> **EXERCISE DESCRIPTION**
Transcribe each entry exactly; skip the images.

> **RECORDS SHOWN**
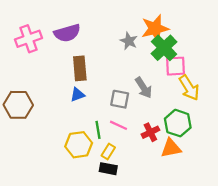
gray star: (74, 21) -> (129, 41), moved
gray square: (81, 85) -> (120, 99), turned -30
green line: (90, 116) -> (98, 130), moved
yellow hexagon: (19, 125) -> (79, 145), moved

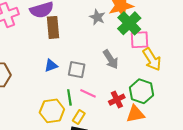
brown rectangle: (80, 68) -> (53, 27), moved
gray square: (120, 99) -> (77, 70), moved

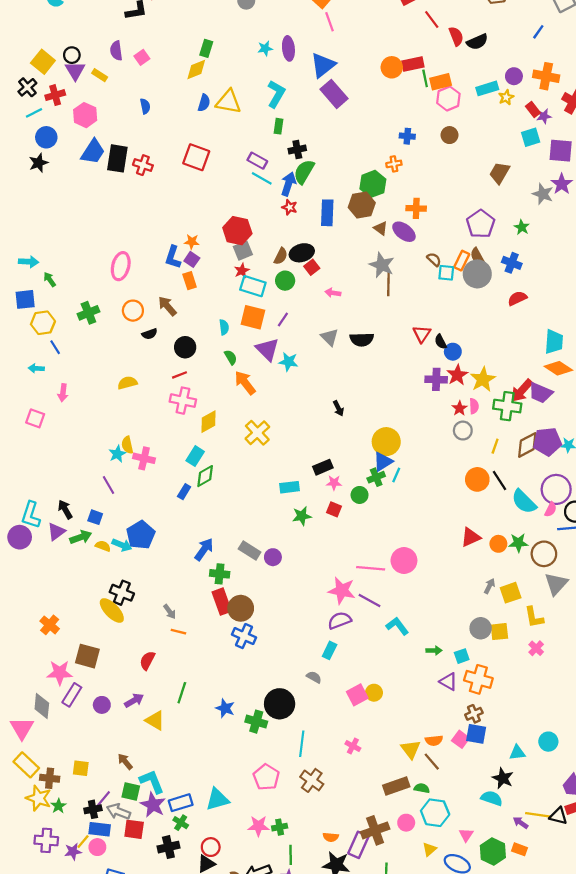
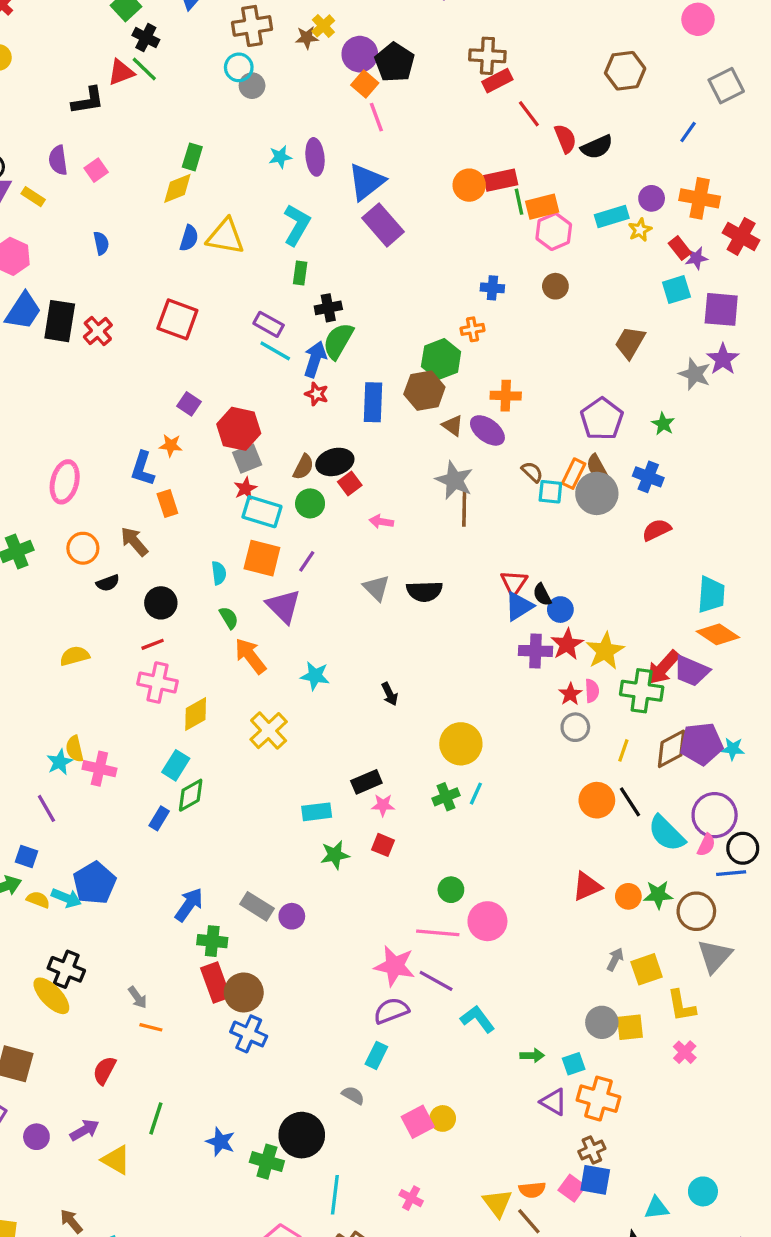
red cross: (143, 165) -> (98, 331), turned 30
purple square: (192, 259) -> (189, 404), moved
cyan star: (288, 362) -> (315, 676), moved
blue triangle: (383, 462) -> (519, 606), moved
green circle: (360, 495) -> (451, 890), moved

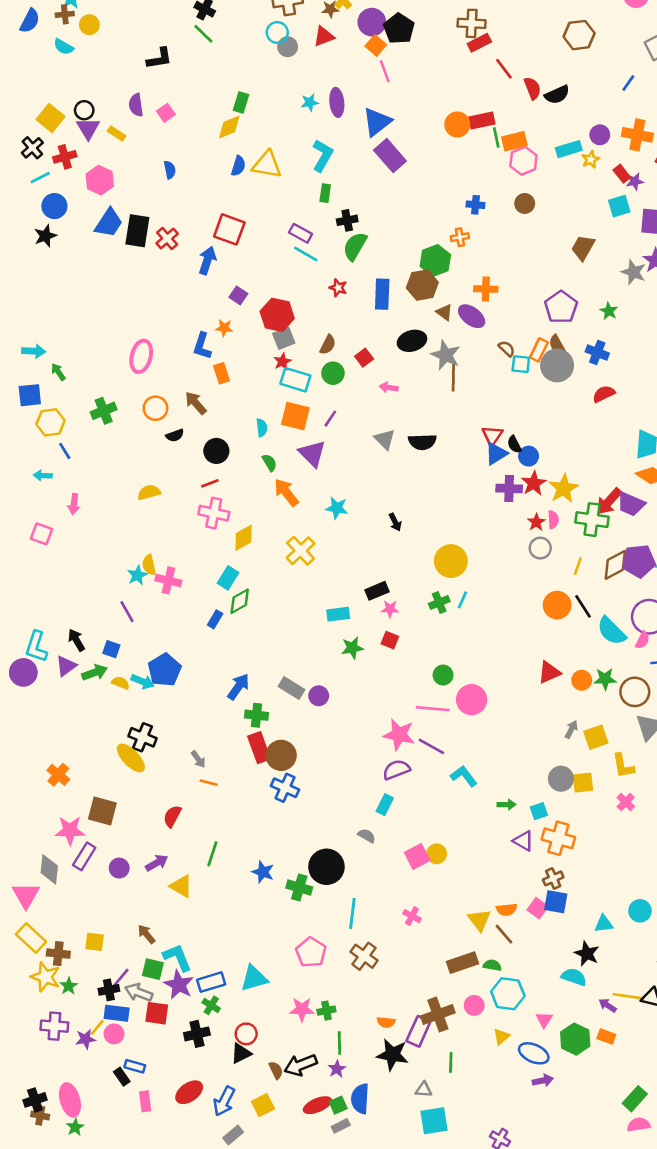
red triangle: (121, 72) -> (324, 36), moved
blue arrow: (315, 359) -> (207, 260), moved
black ellipse: (335, 462) -> (412, 341), moved

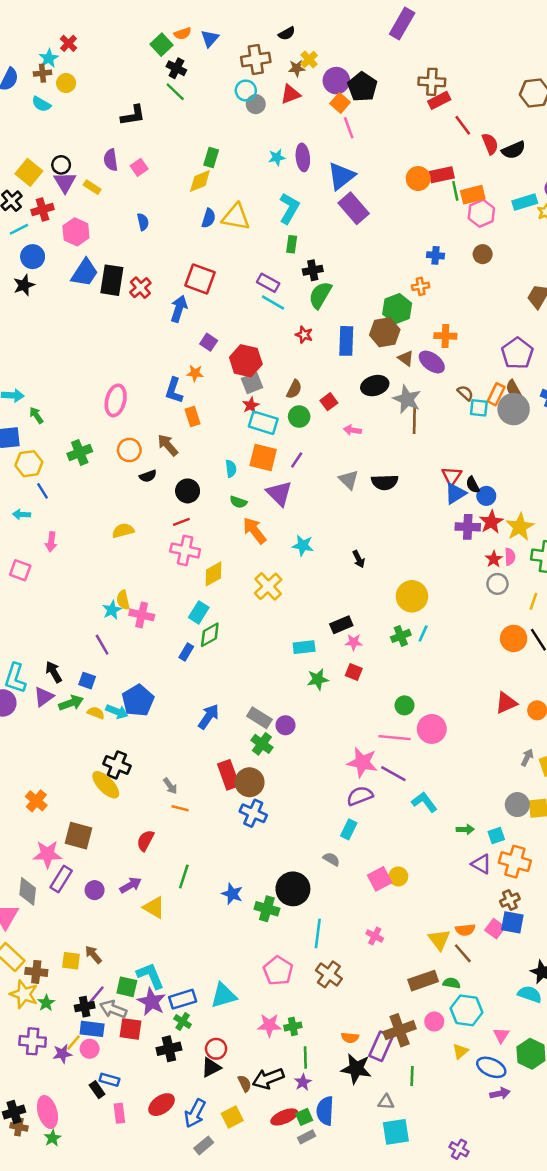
green semicircle: (269, 463) -> (238, 502), turned 140
green cross: (257, 715) -> (262, 744), moved, turned 30
brown arrow: (146, 934) -> (93, 955), moved

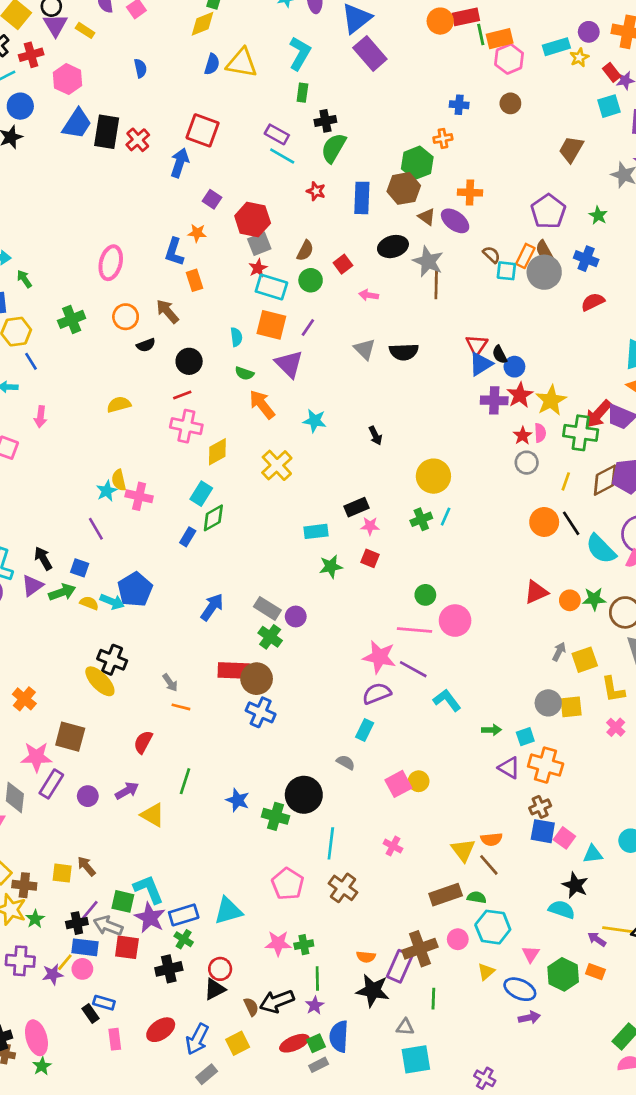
red rectangle: (228, 775) -> (234, 671), turned -68
pink square: (495, 929) -> (564, 838), moved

> **EXPECTED ANSWER**
gray star: (74, 21) -> (129, 41), moved
gray square: (81, 85) -> (120, 99), turned -30
green line: (90, 116) -> (98, 130), moved
yellow hexagon: (19, 125) -> (79, 145), moved

brown rectangle: (80, 68) -> (53, 27), moved
gray square: (120, 99) -> (77, 70), moved

red cross: (143, 165) -> (98, 331), turned 30
purple square: (192, 259) -> (189, 404), moved
cyan star: (288, 362) -> (315, 676), moved
blue triangle: (383, 462) -> (519, 606), moved
green circle: (360, 495) -> (451, 890), moved

red triangle: (121, 72) -> (324, 36), moved
blue arrow: (315, 359) -> (207, 260), moved
black ellipse: (335, 462) -> (412, 341), moved

green semicircle: (269, 463) -> (238, 502), turned 140
green cross: (257, 715) -> (262, 744), moved, turned 30
brown arrow: (146, 934) -> (93, 955), moved

red rectangle: (228, 775) -> (234, 671), turned -68
pink square: (495, 929) -> (564, 838), moved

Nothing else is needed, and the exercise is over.